▸ TO DO:
Go to the line that includes "brown hammer: 2 -> 1" and retype it, then every line after it to the end of the data, adding nothing.

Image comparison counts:
◆ ◆ ◆ ◆ ◆

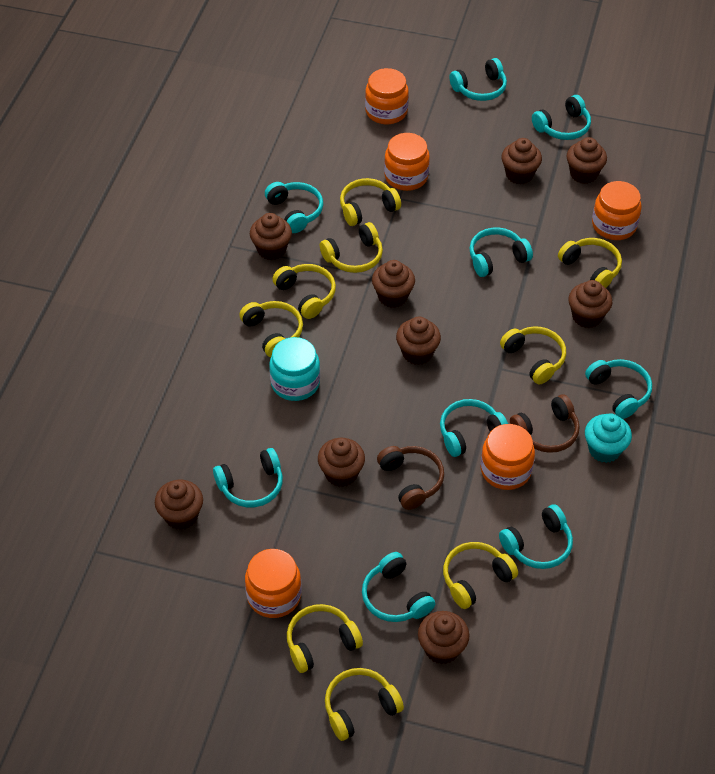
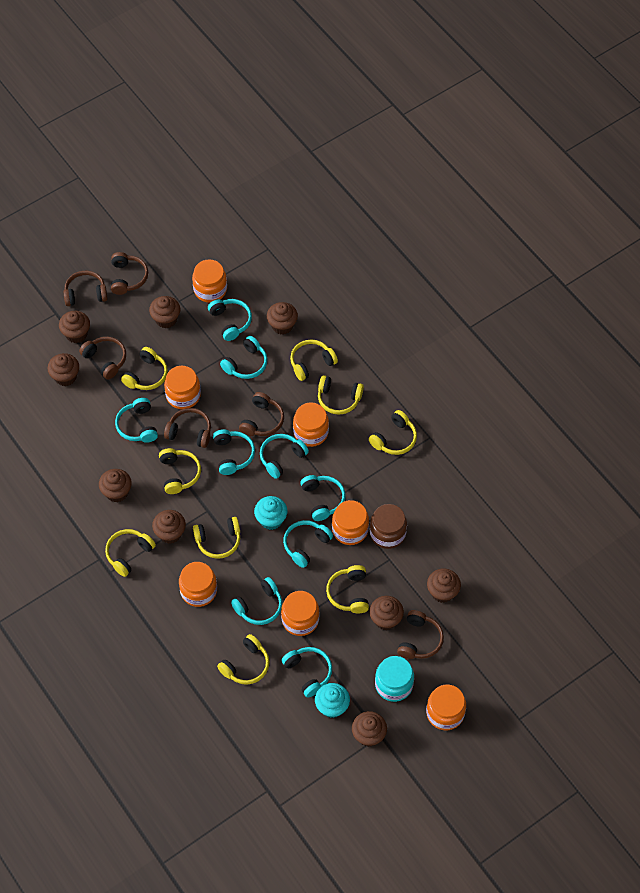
brown headphones: 2 -> 6
brown jar: 0 -> 1
orange jar: 5 -> 7
turquoise cupcake: 1 -> 2

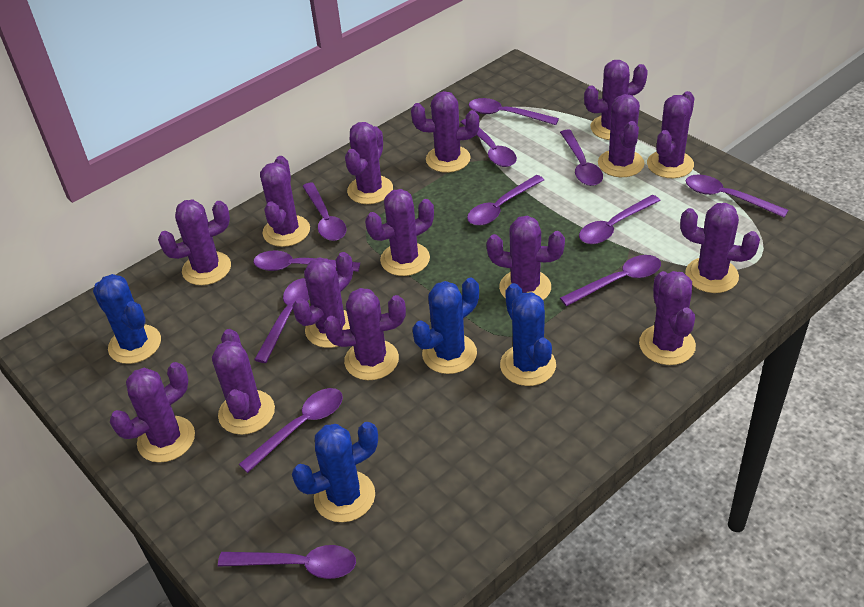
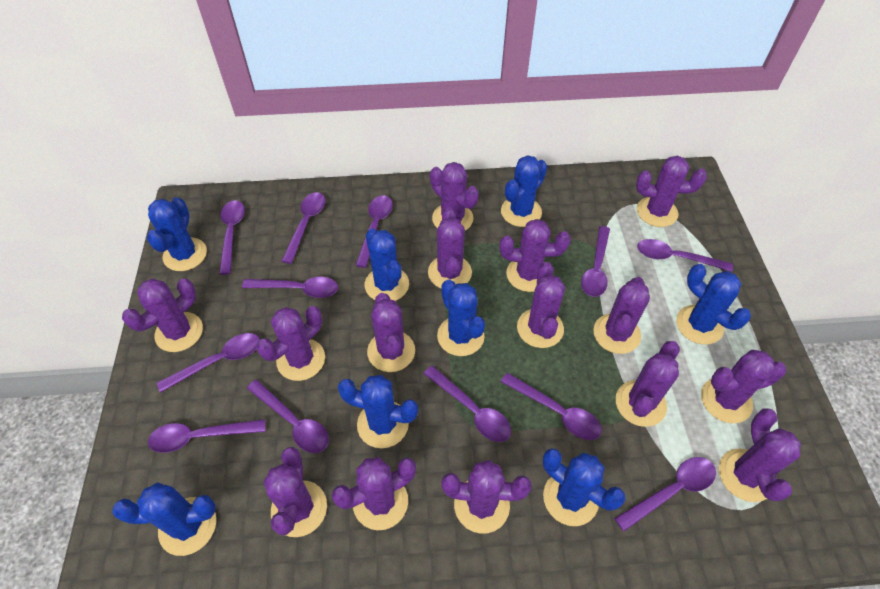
blue cactus: 4 -> 8

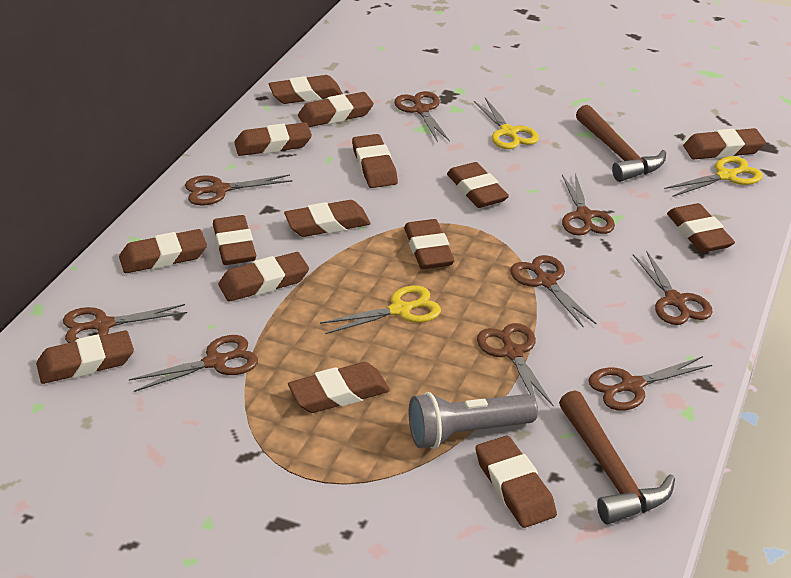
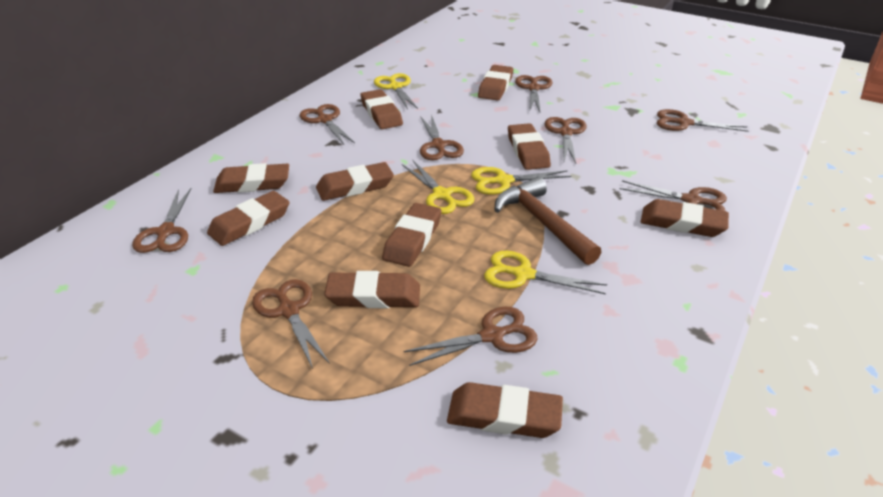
brown eraser: 15 -> 10
brown hammer: 2 -> 1
grey flashlight: 1 -> 0
yellow scissors: 3 -> 4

◆ ◆ ◆ ◆ ◆

▸ PROBLEM SOLUTION:
brown hammer: 2 -> 1
grey flashlight: 1 -> 0
yellow scissors: 3 -> 4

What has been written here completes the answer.